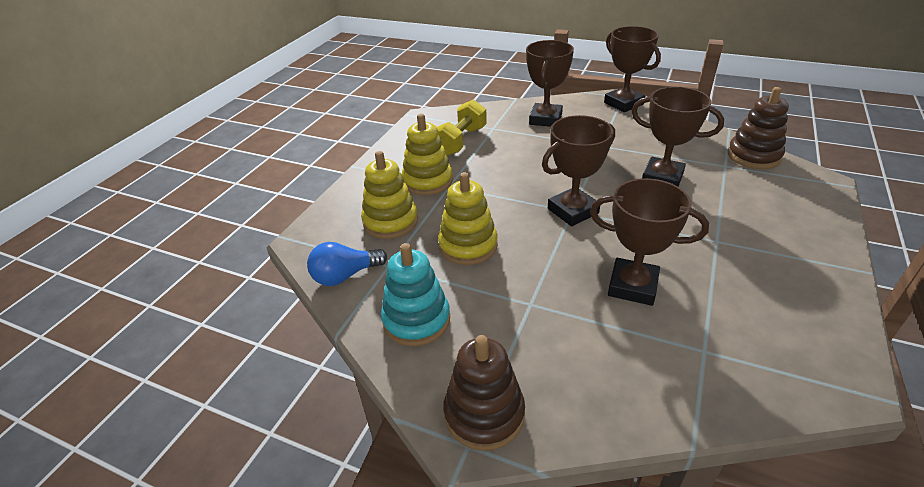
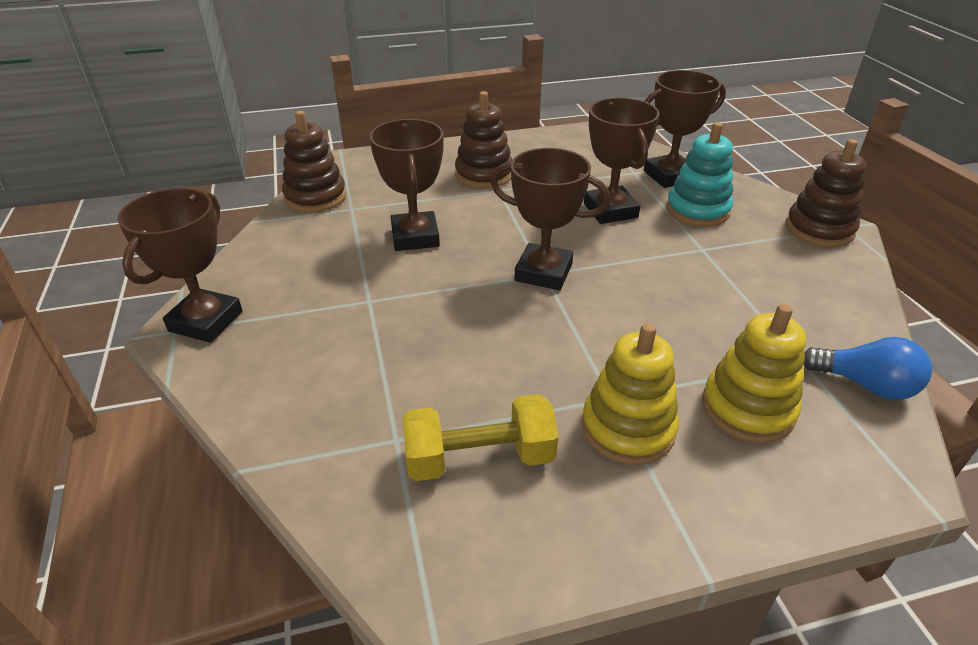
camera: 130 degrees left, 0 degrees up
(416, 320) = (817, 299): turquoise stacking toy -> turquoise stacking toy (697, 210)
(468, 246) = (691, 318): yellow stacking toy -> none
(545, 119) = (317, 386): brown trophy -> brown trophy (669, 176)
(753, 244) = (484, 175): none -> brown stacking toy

**About this task**
Count up the lines in the listing that hold the word "none", and give that number only.

**Output below**
2